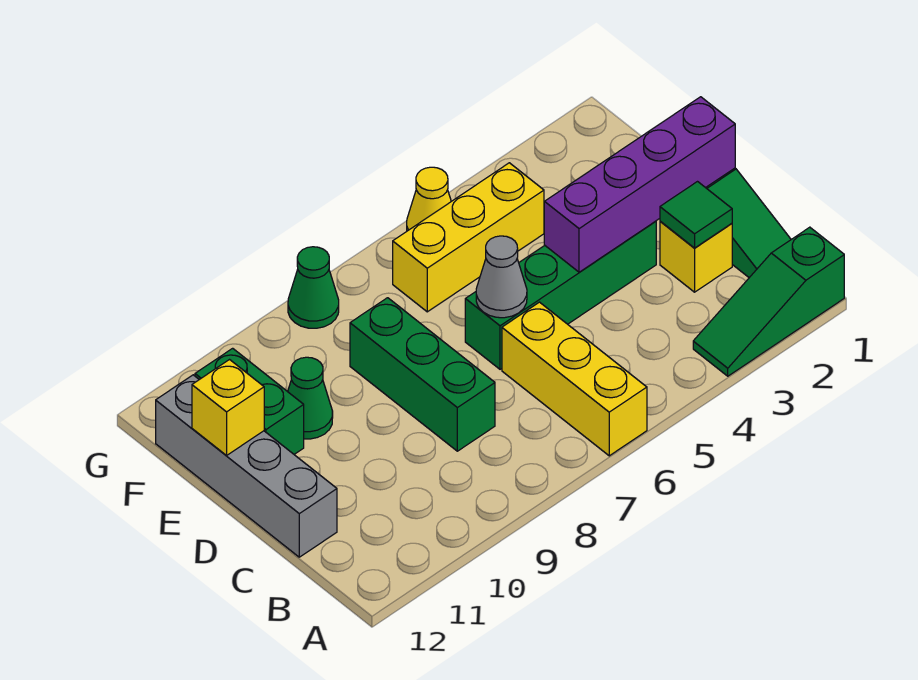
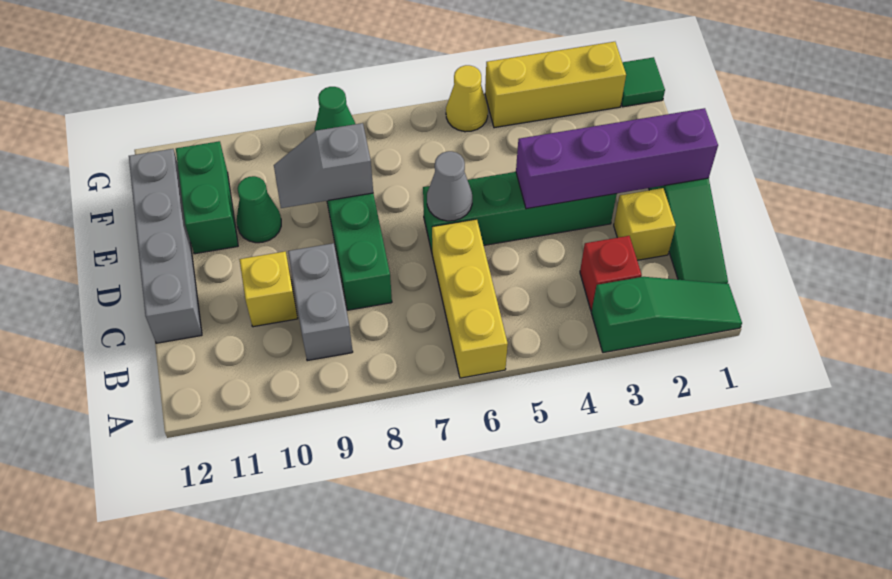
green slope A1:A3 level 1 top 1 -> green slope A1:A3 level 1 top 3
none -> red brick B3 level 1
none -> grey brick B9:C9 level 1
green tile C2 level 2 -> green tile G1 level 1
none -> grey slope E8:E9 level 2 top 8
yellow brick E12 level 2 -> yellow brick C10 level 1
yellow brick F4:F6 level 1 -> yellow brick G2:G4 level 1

---

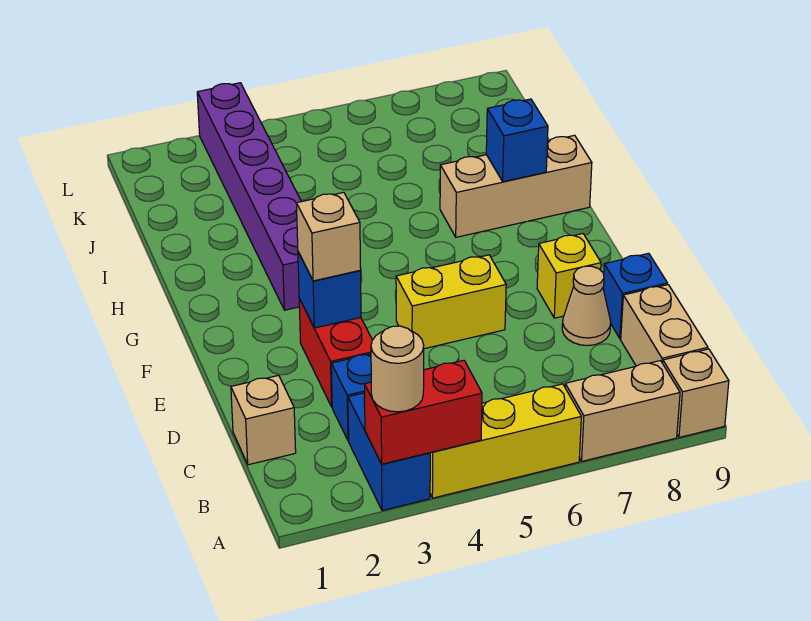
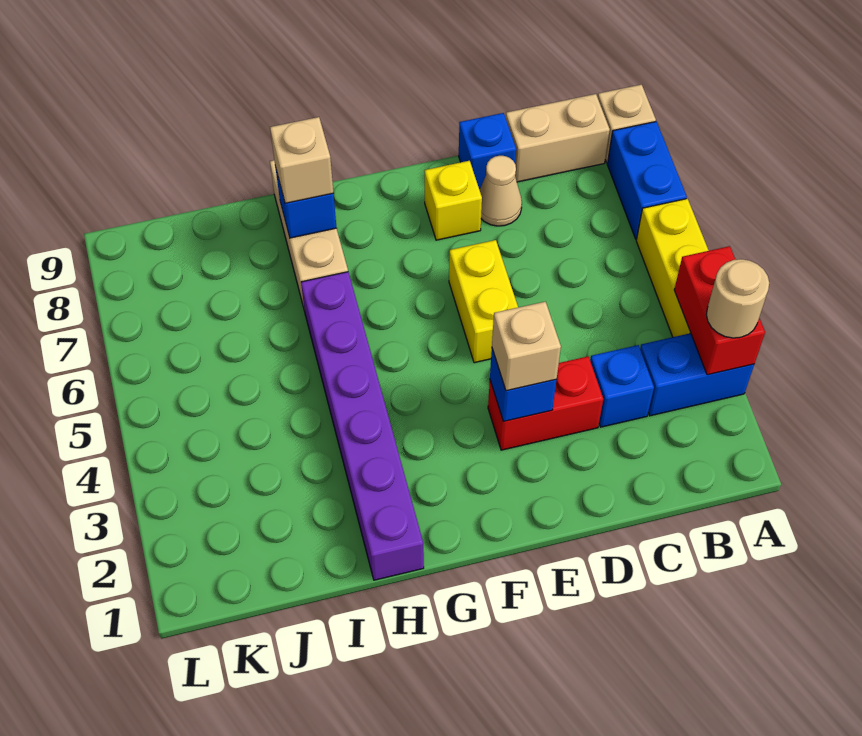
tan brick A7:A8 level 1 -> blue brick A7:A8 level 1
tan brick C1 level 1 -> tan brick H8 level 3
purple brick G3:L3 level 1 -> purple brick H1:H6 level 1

Work item: Please output exactly the lines between the one holding "tan brick A7:A8" and the one holding "purple brick G3:L3" in the records above, inclusive, and nothing more.

Answer space:
tan brick A7:A8 level 1 -> blue brick A7:A8 level 1
tan brick C1 level 1 -> tan brick H8 level 3
purple brick G3:L3 level 1 -> purple brick H1:H6 level 1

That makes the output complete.